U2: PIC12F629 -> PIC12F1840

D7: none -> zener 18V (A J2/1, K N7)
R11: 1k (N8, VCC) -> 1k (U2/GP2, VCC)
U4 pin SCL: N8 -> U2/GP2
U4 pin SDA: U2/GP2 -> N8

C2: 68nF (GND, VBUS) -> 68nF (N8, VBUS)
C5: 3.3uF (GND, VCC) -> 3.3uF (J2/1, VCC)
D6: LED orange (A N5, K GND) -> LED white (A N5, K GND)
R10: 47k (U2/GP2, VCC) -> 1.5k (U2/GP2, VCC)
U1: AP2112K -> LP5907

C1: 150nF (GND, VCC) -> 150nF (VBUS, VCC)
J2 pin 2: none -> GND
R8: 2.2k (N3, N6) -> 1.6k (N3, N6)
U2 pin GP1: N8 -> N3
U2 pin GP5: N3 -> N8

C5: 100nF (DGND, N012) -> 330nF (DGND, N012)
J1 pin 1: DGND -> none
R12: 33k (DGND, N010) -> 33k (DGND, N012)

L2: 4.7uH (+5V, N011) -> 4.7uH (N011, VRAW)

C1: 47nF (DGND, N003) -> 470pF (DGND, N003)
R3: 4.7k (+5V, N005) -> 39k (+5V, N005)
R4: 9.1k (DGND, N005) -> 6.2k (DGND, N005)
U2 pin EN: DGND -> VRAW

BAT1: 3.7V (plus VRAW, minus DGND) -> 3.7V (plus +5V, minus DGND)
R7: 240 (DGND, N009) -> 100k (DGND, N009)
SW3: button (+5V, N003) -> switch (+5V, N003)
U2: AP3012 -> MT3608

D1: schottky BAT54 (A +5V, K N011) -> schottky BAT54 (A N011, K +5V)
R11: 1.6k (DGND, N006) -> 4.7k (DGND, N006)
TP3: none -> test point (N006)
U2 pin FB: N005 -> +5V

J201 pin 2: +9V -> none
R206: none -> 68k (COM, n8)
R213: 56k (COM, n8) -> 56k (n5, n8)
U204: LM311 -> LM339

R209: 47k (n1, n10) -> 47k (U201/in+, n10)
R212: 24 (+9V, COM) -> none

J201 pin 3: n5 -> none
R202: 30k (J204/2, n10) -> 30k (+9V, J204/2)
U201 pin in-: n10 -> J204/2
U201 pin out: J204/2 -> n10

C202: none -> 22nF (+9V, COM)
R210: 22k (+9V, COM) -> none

■ **ASSIGNMENT**
Only the lines from the start of the data to the line holding "U1: AP2112K -> LP5907" are wanted; return them exactly, both ends included.

■ **EXERCISE RESPONSE**
U2: PIC12F629 -> PIC12F1840

D7: none -> zener 18V (A J2/1, K N7)
R11: 1k (N8, VCC) -> 1k (U2/GP2, VCC)
U4 pin SCL: N8 -> U2/GP2
U4 pin SDA: U2/GP2 -> N8

C2: 68nF (GND, VBUS) -> 68nF (N8, VBUS)
C5: 3.3uF (GND, VCC) -> 3.3uF (J2/1, VCC)
D6: LED orange (A N5, K GND) -> LED white (A N5, K GND)
R10: 47k (U2/GP2, VCC) -> 1.5k (U2/GP2, VCC)
U1: AP2112K -> LP5907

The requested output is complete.